Convert the data below into a Markdown table with two columns, Row and Entry. Give each non-blank line its own numbered row and leave out blank lines.

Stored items
>>>

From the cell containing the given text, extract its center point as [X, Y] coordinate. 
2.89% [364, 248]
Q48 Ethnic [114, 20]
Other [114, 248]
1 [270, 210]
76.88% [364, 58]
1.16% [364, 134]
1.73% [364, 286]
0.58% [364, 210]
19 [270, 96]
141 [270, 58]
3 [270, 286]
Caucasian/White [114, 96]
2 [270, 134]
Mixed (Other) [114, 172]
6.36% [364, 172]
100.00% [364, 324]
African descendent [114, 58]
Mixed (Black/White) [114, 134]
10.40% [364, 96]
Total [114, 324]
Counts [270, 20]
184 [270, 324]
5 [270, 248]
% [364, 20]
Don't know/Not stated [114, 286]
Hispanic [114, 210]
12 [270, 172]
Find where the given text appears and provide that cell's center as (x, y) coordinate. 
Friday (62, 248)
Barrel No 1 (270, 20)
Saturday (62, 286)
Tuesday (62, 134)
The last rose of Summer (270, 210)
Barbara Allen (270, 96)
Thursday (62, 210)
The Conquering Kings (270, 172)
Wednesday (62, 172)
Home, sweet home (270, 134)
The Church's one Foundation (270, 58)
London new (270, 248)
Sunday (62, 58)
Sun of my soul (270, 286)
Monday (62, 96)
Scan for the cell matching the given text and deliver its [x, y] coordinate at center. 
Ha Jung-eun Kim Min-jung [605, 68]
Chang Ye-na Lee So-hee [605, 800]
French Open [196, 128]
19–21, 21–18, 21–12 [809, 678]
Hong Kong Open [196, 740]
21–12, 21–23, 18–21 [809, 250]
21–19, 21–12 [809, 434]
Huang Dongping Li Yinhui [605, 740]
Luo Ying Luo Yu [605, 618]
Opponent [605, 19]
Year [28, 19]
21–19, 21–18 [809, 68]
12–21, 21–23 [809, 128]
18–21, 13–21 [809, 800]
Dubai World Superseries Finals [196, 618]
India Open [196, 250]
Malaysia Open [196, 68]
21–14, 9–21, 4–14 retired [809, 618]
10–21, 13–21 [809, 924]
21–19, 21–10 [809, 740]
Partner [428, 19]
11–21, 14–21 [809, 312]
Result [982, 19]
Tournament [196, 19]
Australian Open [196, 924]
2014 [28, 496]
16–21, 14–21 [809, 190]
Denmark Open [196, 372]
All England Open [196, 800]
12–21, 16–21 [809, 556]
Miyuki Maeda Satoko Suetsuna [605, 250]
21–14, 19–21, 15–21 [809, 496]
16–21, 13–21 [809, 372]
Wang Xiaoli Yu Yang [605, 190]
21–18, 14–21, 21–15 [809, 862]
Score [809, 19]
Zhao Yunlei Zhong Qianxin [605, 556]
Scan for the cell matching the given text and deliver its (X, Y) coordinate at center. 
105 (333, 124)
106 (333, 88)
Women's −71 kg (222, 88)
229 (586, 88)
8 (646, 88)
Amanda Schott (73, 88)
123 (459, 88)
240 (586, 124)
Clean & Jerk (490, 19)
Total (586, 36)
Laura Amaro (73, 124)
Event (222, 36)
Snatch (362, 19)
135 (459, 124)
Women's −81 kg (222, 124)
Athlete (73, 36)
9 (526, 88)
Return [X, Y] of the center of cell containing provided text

<<<

EXERCISE RESPONSE
| Row | Entry |
|---|---|
| 1 | From the cell containing the given text, extract its center point as [X, Y] coordinate.  |
| 2 | 2.89% [364, 248] |
| 3 | Q48 Ethnic [114, 20] |
| 4 | Other [114, 248] |
| 5 | 1 [270, 210] |
| 6 | 76.88% [364, 58] |
| 7 | 1.16% [364, 134] |
| 8 | 1.73% [364, 286] |
| 9 | 0.58% [364, 210] |
| 10 | 19 [270, 96] |
| 11 | 141 [270, 58] |
| 12 | 3 [270, 286] |
| 13 | Caucasian/White [114, 96] |
| 14 | 2 [270, 134] |
| 15 | Mixed (Other) [114, 172] |
| 16 | 6.36% [364, 172] |
| 17 | 100.00% [364, 324] |
| 18 | African descendent [114, 58] |
| 19 | Mixed (Black/White) [114, 134] |
| 20 | 10.40% [364, 96] |
| 21 | Total [114, 324] |
| 22 | Counts [270, 20] |
| 23 | 184 [270, 324] |
| 24 | 5 [270, 248] |
| 25 | % [364, 20] |
| 26 | Don't know/Not stated [114, 286] |
| 27 | Hispanic [114, 210] |
| 28 | 12 [270, 172] |
| 29 | Find where the given text appears and provide that cell's center as (x, y) coordinate.  |
| 30 | Friday (62, 248) |
| 31 | Barrel No 1 (270, 20) |
| 32 | Saturday (62, 286) |
| 33 | Tuesday (62, 134) |
| 34 | The last rose of Summer (270, 210) |
| 35 | Barbara Allen (270, 96) |
| 36 | Thursday (62, 210) |
| 37 | The Conquering Kings (270, 172) |
| 38 | Wednesday (62, 172) |
| 39 | Home, sweet home (270, 134) |
| 40 | The Church's one Foundation (270, 58) |
| 41 | London new (270, 248) |
| 42 | Sunday (62, 58) |
| 43 | Sun of my soul (270, 286) |
| 44 | Monday (62, 96) |
| 45 | Scan for the cell matching the given text and deliver its [x, y] coordinate at center.  |
| 46 | Ha Jung-eun Kim Min-jung [605, 68] |
| 47 | Chang Ye-na Lee So-hee [605, 800] |
| 48 | French Open [196, 128] |
| 49 | 19–21, 21–18, 21–12 [809, 678] |
| 50 | Hong Kong Open [196, 740] |
| 51 | 21–12, 21–23, 18–21 [809, 250] |
| 52 | 21–19, 21–12 [809, 434] |
| 53 | Huang Dongping Li Yinhui [605, 740] |
| 54 | Luo Ying Luo Yu [605, 618] |
| 55 | Opponent [605, 19] |
| 56 | Year [28, 19] |
| 57 | 21–19, 21–18 [809, 68] |
| 58 | 12–21, 21–23 [809, 128] |
| 59 | 18–21, 13–21 [809, 800] |
| 60 | Dubai World Superseries Finals [196, 618] |
| 61 | India Open [196, 250] |
| 62 | Malaysia Open [196, 68] |
| 63 | 21–14, 9–21, 4–14 retired [809, 618] |
| 64 | 10–21, 13–21 [809, 924] |
| 65 | 21–19, 21–10 [809, 740] |
| 66 | Partner [428, 19] |
| 67 | 11–21, 14–21 [809, 312] |
| 68 | Result [982, 19] |
| 69 | Tournament [196, 19] |
| 70 | Australian Open [196, 924] |
| 71 | 2014 [28, 496] |
| 72 | 16–21, 14–21 [809, 190] |
| 73 | Denmark Open [196, 372] |
| 74 | All England Open [196, 800] |
| 75 | 12–21, 16–21 [809, 556] |
| 76 | Miyuki Maeda Satoko Suetsuna [605, 250] |
| 77 | 21–14, 19–21, 15–21 [809, 496] |
| 78 | 16–21, 13–21 [809, 372] |
| 79 | Wang Xiaoli Yu Yang [605, 190] |
| 80 | 21–18, 14–21, 21–15 [809, 862] |
| 81 | Score [809, 19] |
| 82 | Zhao Yunlei Zhong Qianxin [605, 556] |
| 83 | Scan for the cell matching the given text and deliver its (X, Y) coordinate at center.  |
| 84 | 105 (333, 124) |
| 85 | 106 (333, 88) |
| 86 | Women's −71 kg (222, 88) |
| 87 | 229 (586, 88) |
| 88 | 8 (646, 88) |
| 89 | Amanda Schott (73, 88) |
| 90 | 123 (459, 88) |
| 91 | 240 (586, 124) |
| 92 | Clean & Jerk (490, 19) |
| 93 | Total (586, 36) |
| 94 | Laura Amaro (73, 124) |
| 95 | Event (222, 36) |
| 96 | Snatch (362, 19) |
| 97 | 135 (459, 124) |
| 98 | Women's −81 kg (222, 124) |
| 99 | Athlete (73, 36) |
| 100 | 9 (526, 88) |
| 101 | Return [X, Y] of the center of cell containing provided text |